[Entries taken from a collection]
........
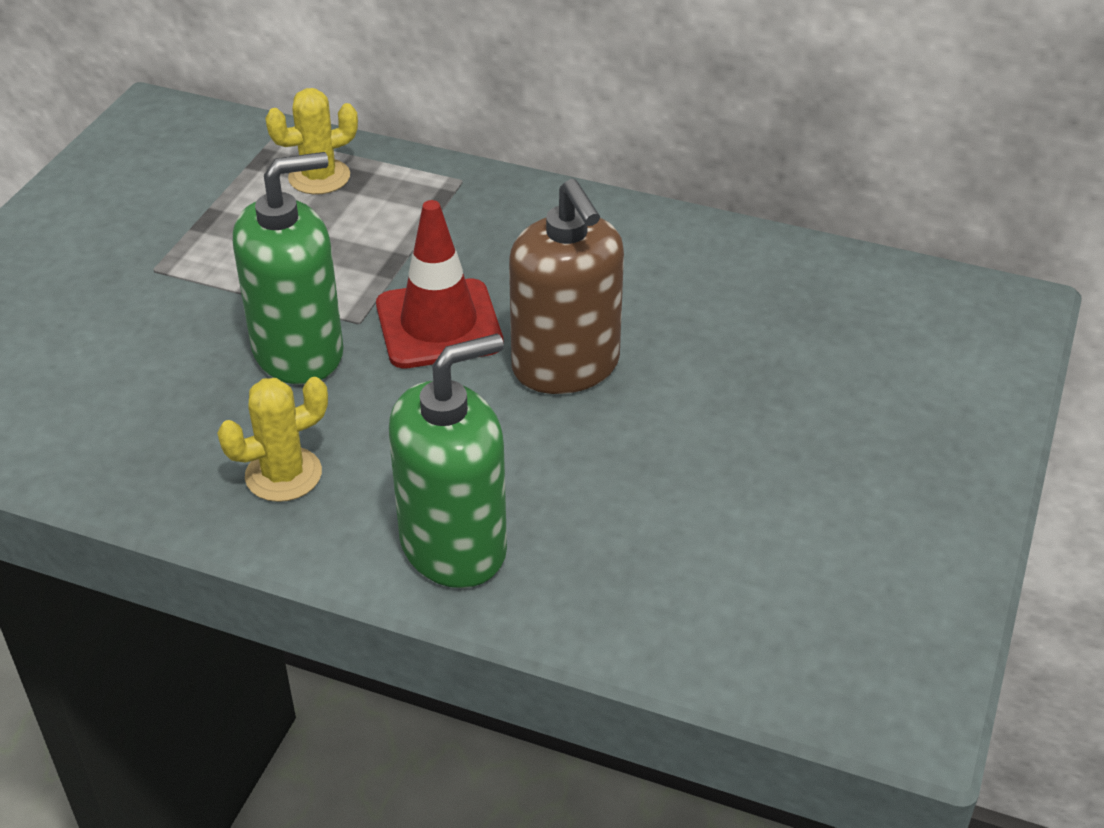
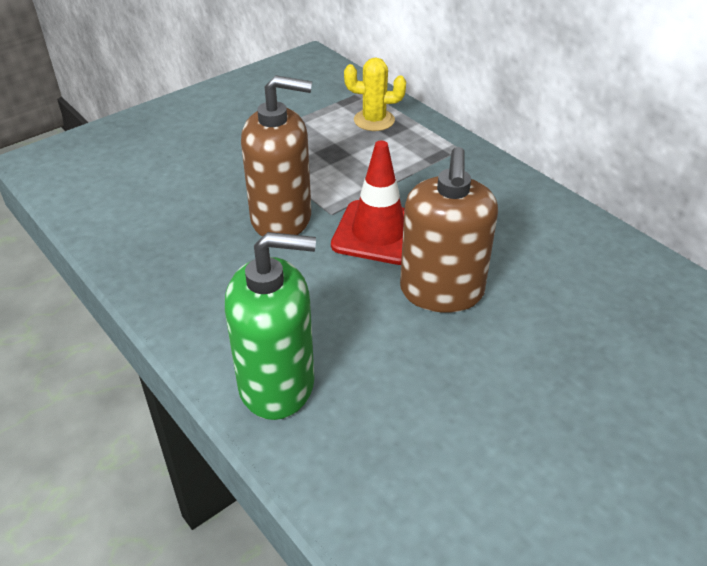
camera: 30 degrees right, 0 degrees up
(283, 475) = (213, 291): yellow cactus -> none
(299, 352) = (281, 218): green soap dispenser -> brown soap dispenser

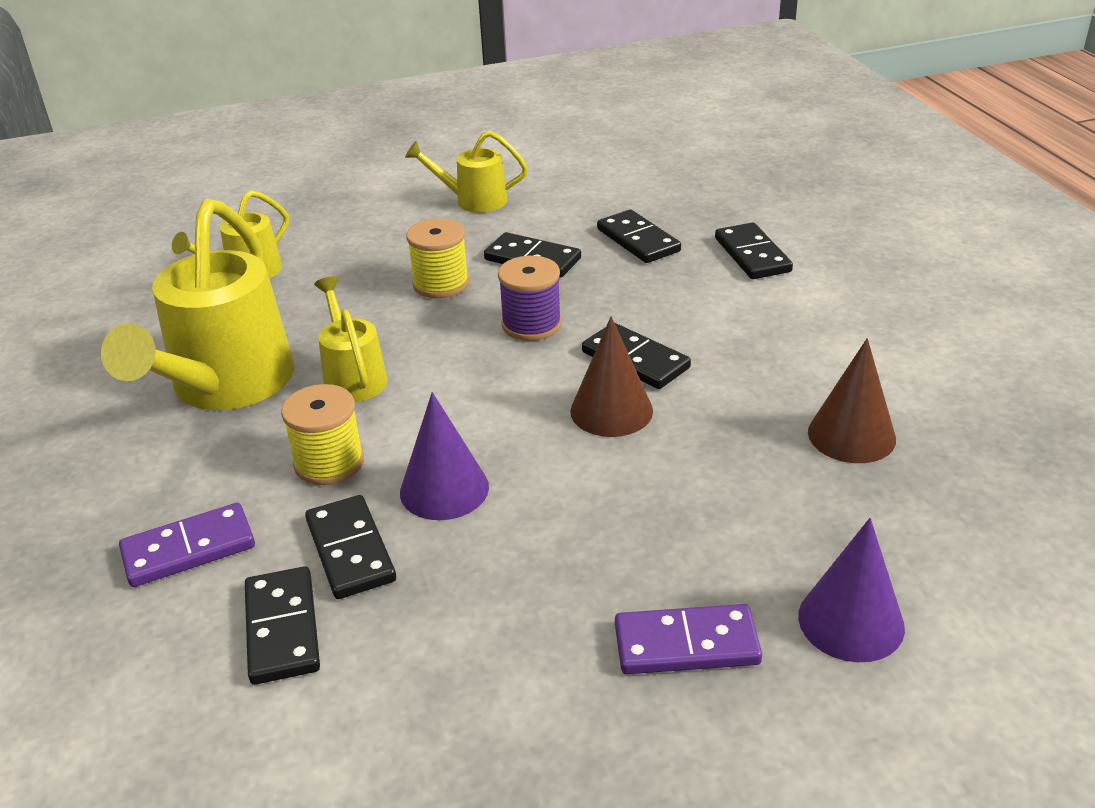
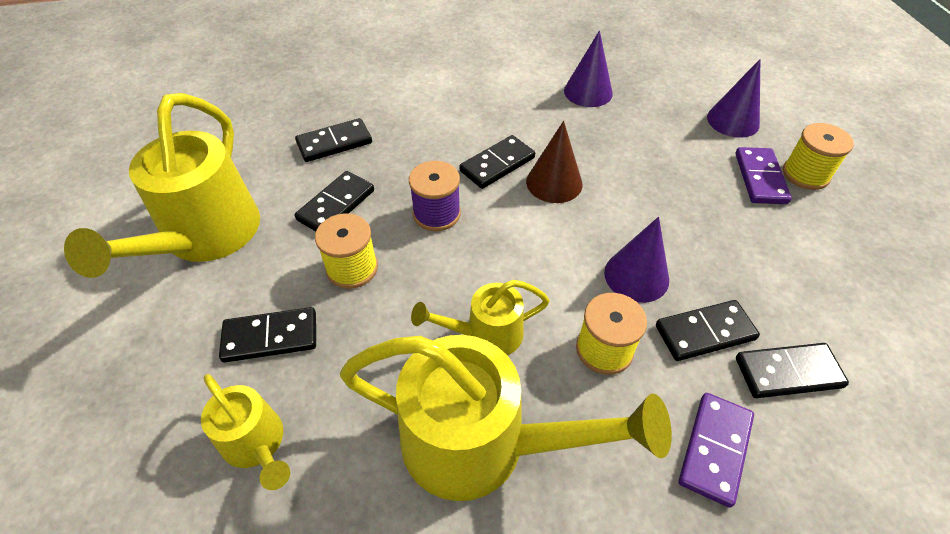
camera: 85 degrees left, 15 degrees up
(189, 549) = (715, 449): purple domino -> purple domino turned 45 degrees clockwise
(473, 200) = (204, 238): yellow watering can -> yellow watering can, size x1.92
(717, 716) = (805, 174): none -> yellow spool
(752, 255) = (381, 93): black domino -> black domino (270, 337)
(851, 435) = (588, 92): brown cone -> purple cone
........
DESCRIPTION OF THE TASK: Scan the records above. Return every line with "purple" in it.

YOUR SOLUTION:
(189, 549) = (715, 449): purple domino -> purple domino turned 45 degrees clockwise
(851, 435) = (588, 92): brown cone -> purple cone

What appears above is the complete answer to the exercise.